- [Work item]:
In the entries below, the lines from the one with "C201: 6.8uF (plus" through the one with "D202: diode 1N4004" are to be copied exactly; both ends count.

- [Extracted material]:
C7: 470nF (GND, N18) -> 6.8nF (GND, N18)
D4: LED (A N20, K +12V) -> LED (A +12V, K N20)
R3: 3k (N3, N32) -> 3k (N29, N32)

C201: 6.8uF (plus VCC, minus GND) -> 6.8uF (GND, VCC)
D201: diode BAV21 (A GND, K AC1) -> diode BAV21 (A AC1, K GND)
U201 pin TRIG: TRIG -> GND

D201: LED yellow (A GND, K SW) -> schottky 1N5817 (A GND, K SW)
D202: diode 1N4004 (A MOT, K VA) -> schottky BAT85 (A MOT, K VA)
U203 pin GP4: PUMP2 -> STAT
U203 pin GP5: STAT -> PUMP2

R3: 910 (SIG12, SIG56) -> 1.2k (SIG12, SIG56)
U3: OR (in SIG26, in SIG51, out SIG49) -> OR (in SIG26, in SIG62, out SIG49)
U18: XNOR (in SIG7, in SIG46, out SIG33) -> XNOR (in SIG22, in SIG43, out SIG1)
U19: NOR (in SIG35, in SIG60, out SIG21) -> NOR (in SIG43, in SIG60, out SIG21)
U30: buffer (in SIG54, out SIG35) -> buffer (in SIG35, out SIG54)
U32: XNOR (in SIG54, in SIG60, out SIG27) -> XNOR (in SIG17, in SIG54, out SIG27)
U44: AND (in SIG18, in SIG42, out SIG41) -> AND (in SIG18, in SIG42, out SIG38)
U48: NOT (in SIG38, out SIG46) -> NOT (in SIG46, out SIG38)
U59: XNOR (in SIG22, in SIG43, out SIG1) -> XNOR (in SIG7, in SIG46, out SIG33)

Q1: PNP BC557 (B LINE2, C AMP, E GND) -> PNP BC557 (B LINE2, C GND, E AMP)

- [Written response]:
C201: 6.8uF (plus VCC, minus GND) -> 6.8uF (GND, VCC)
D201: diode BAV21 (A GND, K AC1) -> diode BAV21 (A AC1, K GND)
U201 pin TRIG: TRIG -> GND

D201: LED yellow (A GND, K SW) -> schottky 1N5817 (A GND, K SW)
D202: diode 1N4004 (A MOT, K VA) -> schottky BAT85 (A MOT, K VA)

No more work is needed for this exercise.